Recorded data
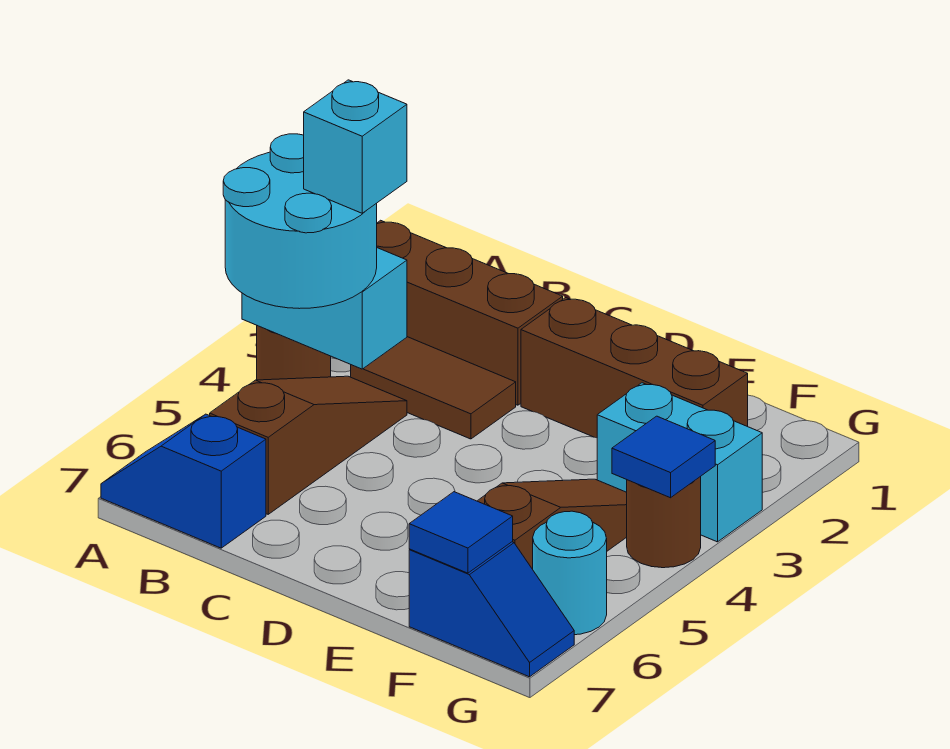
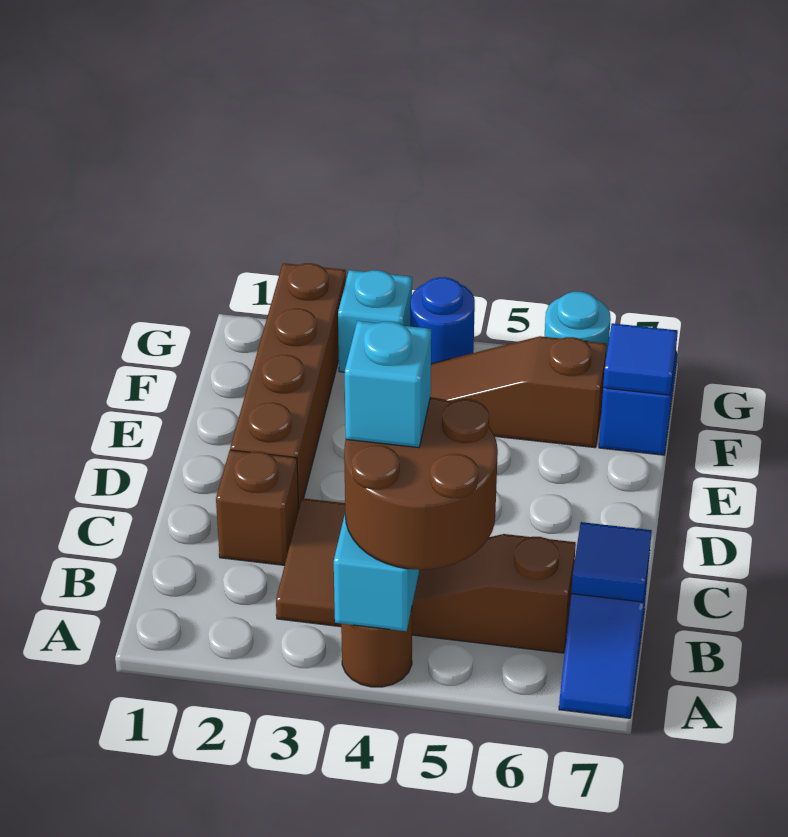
brown brick A2:C2 level 1 -> brown brick C2 level 1
cyan round brick A4:B5 level 3 -> brown round brick A4:B5 level 3
brown brick D2:F2 level 1 -> brown brick D2:G2 level 1
cyan brick F3:G3 level 1 -> cyan brick G3 level 1
brown round brick G4 level 1 -> blue round brick G4 level 1
blue tile G4 level 2 -> blue tile B7 level 2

* EXERCISE DIRECTIONS:
Reproduce every line above as written, skipping pictures.

* SOLUTION FOR THIS PROBLEM:
brown brick A2:C2 level 1 -> brown brick C2 level 1
cyan round brick A4:B5 level 3 -> brown round brick A4:B5 level 3
brown brick D2:F2 level 1 -> brown brick D2:G2 level 1
cyan brick F3:G3 level 1 -> cyan brick G3 level 1
brown round brick G4 level 1 -> blue round brick G4 level 1
blue tile G4 level 2 -> blue tile B7 level 2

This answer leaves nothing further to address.